→ WHAT THE TASK ASKS:
Print each line from the start of the records below up through the line where "<294 437 29 28>" is found, exactly as given.

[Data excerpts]
——————

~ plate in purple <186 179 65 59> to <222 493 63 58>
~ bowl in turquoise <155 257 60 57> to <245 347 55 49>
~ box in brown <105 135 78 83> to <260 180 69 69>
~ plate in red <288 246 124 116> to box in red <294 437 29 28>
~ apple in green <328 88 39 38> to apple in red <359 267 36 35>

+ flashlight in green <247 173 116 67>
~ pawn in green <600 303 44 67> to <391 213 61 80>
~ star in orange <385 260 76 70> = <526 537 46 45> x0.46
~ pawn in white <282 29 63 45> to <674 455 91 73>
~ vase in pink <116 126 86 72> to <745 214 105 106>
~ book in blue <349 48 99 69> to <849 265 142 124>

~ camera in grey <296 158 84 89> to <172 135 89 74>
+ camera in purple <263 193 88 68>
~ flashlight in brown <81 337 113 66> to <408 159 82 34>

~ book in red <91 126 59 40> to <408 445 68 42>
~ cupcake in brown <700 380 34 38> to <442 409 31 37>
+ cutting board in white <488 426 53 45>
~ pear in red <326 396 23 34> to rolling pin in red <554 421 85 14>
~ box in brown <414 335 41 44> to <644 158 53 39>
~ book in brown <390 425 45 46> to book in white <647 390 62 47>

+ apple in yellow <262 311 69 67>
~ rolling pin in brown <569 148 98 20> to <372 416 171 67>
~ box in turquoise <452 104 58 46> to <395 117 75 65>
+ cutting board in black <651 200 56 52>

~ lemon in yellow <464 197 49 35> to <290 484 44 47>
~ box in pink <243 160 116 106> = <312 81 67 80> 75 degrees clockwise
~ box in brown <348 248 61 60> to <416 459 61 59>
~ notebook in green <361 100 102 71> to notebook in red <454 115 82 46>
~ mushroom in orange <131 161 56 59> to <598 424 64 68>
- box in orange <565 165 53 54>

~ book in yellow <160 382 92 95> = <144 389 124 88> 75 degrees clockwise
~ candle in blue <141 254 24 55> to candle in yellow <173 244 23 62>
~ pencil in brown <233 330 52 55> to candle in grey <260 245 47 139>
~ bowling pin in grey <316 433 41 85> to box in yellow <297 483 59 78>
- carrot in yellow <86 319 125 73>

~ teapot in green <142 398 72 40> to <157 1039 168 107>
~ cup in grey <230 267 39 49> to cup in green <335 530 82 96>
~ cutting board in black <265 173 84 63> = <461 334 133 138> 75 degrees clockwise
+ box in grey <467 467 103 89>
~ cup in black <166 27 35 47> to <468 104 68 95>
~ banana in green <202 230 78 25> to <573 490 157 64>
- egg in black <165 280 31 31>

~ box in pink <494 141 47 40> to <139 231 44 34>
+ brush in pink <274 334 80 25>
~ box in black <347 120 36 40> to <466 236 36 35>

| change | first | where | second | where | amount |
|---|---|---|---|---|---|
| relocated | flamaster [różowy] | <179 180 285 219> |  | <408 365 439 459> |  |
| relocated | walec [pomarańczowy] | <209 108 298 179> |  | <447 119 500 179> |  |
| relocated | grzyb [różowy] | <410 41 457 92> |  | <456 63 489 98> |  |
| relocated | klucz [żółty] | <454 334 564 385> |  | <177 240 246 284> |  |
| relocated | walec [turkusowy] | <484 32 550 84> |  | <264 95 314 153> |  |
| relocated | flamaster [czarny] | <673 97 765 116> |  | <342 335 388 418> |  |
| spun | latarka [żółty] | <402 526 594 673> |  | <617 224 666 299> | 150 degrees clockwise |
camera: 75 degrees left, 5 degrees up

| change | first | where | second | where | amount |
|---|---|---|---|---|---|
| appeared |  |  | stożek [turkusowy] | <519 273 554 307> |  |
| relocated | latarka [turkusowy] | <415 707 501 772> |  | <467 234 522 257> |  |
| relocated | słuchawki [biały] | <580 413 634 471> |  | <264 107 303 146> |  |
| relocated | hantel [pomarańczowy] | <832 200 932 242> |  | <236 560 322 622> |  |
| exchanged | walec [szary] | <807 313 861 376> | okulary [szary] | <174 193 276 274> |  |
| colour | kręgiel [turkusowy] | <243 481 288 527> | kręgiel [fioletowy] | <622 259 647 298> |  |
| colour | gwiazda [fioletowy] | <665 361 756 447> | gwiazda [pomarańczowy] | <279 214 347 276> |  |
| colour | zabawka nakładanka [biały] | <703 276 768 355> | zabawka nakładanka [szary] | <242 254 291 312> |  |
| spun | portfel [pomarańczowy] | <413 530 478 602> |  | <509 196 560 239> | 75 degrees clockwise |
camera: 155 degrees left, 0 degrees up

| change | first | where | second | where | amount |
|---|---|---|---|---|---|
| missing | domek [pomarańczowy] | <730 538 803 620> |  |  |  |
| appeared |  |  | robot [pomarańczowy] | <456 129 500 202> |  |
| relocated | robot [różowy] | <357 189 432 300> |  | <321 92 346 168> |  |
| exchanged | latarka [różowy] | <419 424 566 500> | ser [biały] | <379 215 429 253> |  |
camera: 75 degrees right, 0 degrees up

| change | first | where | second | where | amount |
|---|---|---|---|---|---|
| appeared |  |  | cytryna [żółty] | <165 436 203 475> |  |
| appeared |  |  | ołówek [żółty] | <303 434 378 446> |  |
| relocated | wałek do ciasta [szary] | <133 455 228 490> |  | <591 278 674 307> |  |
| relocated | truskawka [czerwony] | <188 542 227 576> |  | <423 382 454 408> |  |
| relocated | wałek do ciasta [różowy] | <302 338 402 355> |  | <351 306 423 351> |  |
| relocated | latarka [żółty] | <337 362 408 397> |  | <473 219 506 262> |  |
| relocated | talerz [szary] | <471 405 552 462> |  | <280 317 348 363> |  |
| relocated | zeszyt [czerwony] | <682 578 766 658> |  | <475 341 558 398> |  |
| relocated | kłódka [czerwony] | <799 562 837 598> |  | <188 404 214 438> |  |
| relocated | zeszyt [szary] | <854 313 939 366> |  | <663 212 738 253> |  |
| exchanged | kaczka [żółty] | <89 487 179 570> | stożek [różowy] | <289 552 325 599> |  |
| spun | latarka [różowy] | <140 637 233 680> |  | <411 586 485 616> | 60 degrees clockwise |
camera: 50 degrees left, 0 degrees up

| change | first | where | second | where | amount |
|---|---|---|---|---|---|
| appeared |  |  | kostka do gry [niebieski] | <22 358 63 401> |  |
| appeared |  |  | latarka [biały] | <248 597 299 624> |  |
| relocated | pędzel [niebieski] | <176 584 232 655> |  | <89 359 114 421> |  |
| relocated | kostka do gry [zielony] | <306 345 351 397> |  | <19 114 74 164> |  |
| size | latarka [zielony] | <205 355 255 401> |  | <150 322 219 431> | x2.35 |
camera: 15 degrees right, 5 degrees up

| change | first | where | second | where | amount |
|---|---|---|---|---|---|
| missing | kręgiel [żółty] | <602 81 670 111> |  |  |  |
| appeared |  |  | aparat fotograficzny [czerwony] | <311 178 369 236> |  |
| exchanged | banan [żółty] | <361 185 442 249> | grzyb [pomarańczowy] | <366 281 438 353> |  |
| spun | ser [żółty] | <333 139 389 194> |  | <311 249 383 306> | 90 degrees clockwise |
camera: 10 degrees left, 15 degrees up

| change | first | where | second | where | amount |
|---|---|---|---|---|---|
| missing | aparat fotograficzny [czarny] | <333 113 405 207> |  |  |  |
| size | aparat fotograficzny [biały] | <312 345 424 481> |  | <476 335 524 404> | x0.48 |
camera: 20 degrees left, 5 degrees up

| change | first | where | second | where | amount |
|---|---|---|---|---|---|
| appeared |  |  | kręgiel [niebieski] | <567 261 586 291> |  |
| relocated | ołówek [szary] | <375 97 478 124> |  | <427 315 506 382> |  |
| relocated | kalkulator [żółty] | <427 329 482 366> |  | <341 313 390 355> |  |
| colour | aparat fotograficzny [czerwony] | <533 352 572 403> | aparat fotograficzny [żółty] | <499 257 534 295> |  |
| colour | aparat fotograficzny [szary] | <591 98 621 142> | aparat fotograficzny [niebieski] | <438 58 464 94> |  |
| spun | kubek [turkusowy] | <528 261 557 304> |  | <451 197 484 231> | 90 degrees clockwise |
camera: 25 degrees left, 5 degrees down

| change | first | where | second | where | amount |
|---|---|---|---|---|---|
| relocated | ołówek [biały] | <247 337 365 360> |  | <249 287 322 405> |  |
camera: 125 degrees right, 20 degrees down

——————

→ REPLY:
~ plate in purple <186 179 65 59> to <222 493 63 58>
~ bowl in turquoise <155 257 60 57> to <245 347 55 49>
~ box in brown <105 135 78 83> to <260 180 69 69>
~ plate in red <288 246 124 116> to box in red <294 437 29 28>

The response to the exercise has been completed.